(RECORDED DATA Opens)
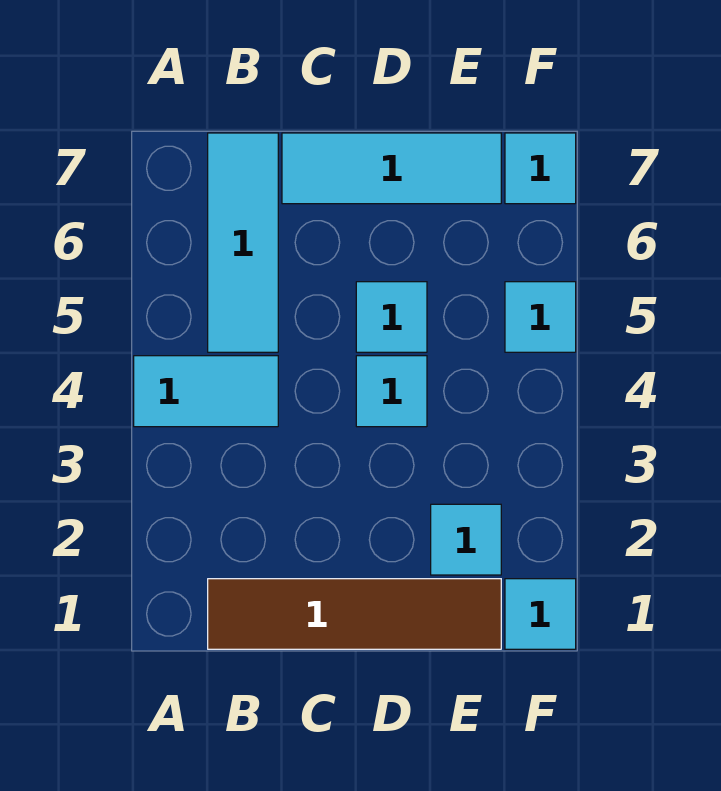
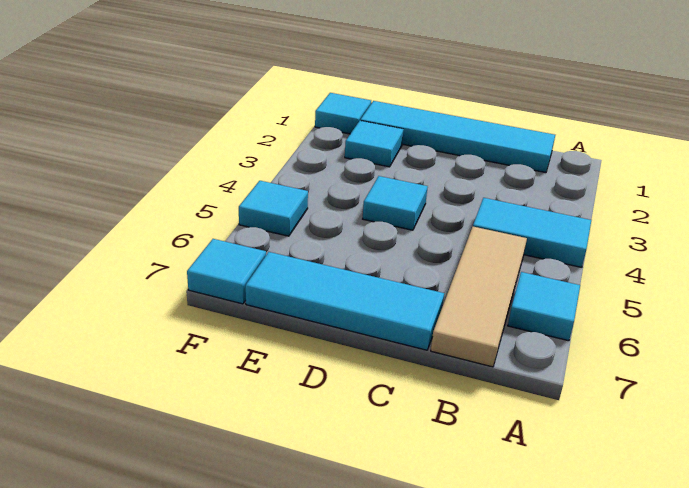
brown tile B1:E1 level 1 -> cyan tile B1:E1 level 1
cyan tile B5:B7 level 1 -> tan tile B5:B7 level 1
cyan tile D5 level 1 -> cyan tile A6 level 1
(RECORDED DATA Closes)
TASK STATEMENT:
Retype the data above exactly, dropping every picture.

EXPECTED ANSWER:
brown tile B1:E1 level 1 -> cyan tile B1:E1 level 1
cyan tile B5:B7 level 1 -> tan tile B5:B7 level 1
cyan tile D5 level 1 -> cyan tile A6 level 1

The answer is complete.